# [Items from a data source]
• • • • •

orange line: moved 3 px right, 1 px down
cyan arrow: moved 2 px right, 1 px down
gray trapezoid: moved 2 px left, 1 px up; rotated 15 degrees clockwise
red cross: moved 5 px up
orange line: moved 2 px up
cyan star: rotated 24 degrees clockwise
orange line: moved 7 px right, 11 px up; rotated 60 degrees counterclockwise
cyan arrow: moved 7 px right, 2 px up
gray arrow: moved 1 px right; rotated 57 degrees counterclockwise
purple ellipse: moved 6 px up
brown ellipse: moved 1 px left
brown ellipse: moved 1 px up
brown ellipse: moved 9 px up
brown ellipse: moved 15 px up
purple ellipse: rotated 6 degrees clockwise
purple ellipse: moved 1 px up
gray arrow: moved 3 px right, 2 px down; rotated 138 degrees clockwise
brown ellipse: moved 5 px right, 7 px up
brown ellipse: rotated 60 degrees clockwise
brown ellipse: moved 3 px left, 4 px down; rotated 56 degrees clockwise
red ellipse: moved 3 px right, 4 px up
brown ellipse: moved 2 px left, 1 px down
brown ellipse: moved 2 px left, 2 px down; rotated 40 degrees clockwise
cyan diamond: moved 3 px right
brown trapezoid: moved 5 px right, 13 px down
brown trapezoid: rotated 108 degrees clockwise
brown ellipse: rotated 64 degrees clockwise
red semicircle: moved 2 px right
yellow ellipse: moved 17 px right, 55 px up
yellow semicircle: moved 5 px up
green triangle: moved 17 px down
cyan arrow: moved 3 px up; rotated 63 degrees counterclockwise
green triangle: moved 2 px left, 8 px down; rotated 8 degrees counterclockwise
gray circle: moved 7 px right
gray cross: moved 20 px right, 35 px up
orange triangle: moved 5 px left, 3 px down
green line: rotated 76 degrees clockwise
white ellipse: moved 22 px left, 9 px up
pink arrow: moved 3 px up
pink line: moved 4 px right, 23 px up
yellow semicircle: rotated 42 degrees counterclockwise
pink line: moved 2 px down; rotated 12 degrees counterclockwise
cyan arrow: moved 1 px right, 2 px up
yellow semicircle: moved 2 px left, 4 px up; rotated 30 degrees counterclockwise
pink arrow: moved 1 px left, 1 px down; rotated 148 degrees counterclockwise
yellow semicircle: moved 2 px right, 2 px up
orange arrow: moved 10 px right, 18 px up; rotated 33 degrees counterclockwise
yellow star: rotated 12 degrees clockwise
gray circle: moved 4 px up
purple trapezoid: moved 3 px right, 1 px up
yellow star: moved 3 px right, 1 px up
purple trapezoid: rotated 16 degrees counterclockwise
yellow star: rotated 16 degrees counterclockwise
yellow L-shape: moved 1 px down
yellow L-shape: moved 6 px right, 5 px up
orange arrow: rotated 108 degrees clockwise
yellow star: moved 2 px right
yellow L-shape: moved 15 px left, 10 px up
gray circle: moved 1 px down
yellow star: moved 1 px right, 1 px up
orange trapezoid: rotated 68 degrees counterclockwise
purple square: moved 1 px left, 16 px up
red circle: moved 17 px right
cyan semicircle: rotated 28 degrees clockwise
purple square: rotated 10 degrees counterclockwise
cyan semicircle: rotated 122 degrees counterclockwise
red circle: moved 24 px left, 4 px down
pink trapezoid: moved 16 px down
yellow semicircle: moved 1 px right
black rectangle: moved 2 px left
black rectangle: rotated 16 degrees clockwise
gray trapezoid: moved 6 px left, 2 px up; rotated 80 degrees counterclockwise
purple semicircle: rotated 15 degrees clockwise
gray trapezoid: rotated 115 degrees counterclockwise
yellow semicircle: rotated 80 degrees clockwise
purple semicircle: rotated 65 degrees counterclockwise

• • • • •

# [Your objective]
Copy out every line of the listing above without changing a single word.

# [Solved exercise]
orange line: moved 3 px right, 1 px down
cyan arrow: moved 2 px right, 1 px down
gray trapezoid: moved 2 px left, 1 px up; rotated 15 degrees clockwise
red cross: moved 5 px up
orange line: moved 2 px up
cyan star: rotated 24 degrees clockwise
orange line: moved 7 px right, 11 px up; rotated 60 degrees counterclockwise
cyan arrow: moved 7 px right, 2 px up
gray arrow: moved 1 px right; rotated 57 degrees counterclockwise
purple ellipse: moved 6 px up
brown ellipse: moved 1 px left
brown ellipse: moved 1 px up
brown ellipse: moved 9 px up
brown ellipse: moved 15 px up
purple ellipse: rotated 6 degrees clockwise
purple ellipse: moved 1 px up
gray arrow: moved 3 px right, 2 px down; rotated 138 degrees clockwise
brown ellipse: moved 5 px right, 7 px up
brown ellipse: rotated 60 degrees clockwise
brown ellipse: moved 3 px left, 4 px down; rotated 56 degrees clockwise
red ellipse: moved 3 px right, 4 px up
brown ellipse: moved 2 px left, 1 px down
brown ellipse: moved 2 px left, 2 px down; rotated 40 degrees clockwise
cyan diamond: moved 3 px right
brown trapezoid: moved 5 px right, 13 px down
brown trapezoid: rotated 108 degrees clockwise
brown ellipse: rotated 64 degrees clockwise
red semicircle: moved 2 px right
yellow ellipse: moved 17 px right, 55 px up
yellow semicircle: moved 5 px up
green triangle: moved 17 px down
cyan arrow: moved 3 px up; rotated 63 degrees counterclockwise
green triangle: moved 2 px left, 8 px down; rotated 8 degrees counterclockwise
gray circle: moved 7 px right
gray cross: moved 20 px right, 35 px up
orange triangle: moved 5 px left, 3 px down
green line: rotated 76 degrees clockwise
white ellipse: moved 22 px left, 9 px up
pink arrow: moved 3 px up
pink line: moved 4 px right, 23 px up
yellow semicircle: rotated 42 degrees counterclockwise
pink line: moved 2 px down; rotated 12 degrees counterclockwise
cyan arrow: moved 1 px right, 2 px up
yellow semicircle: moved 2 px left, 4 px up; rotated 30 degrees counterclockwise
pink arrow: moved 1 px left, 1 px down; rotated 148 degrees counterclockwise
yellow semicircle: moved 2 px right, 2 px up
orange arrow: moved 10 px right, 18 px up; rotated 33 degrees counterclockwise
yellow star: rotated 12 degrees clockwise
gray circle: moved 4 px up
purple trapezoid: moved 3 px right, 1 px up
yellow star: moved 3 px right, 1 px up
purple trapezoid: rotated 16 degrees counterclockwise
yellow star: rotated 16 degrees counterclockwise
yellow L-shape: moved 1 px down
yellow L-shape: moved 6 px right, 5 px up
orange arrow: rotated 108 degrees clockwise
yellow star: moved 2 px right
yellow L-shape: moved 15 px left, 10 px up
gray circle: moved 1 px down
yellow star: moved 1 px right, 1 px up
orange trapezoid: rotated 68 degrees counterclockwise
purple square: moved 1 px left, 16 px up
red circle: moved 17 px right
cyan semicircle: rotated 28 degrees clockwise
purple square: rotated 10 degrees counterclockwise
cyan semicircle: rotated 122 degrees counterclockwise
red circle: moved 24 px left, 4 px down
pink trapezoid: moved 16 px down
yellow semicircle: moved 1 px right
black rectangle: moved 2 px left
black rectangle: rotated 16 degrees clockwise
gray trapezoid: moved 6 px left, 2 px up; rotated 80 degrees counterclockwise
purple semicircle: rotated 15 degrees clockwise
gray trapezoid: rotated 115 degrees counterclockwise
yellow semicircle: rotated 80 degrees clockwise
purple semicircle: rotated 65 degrees counterclockwise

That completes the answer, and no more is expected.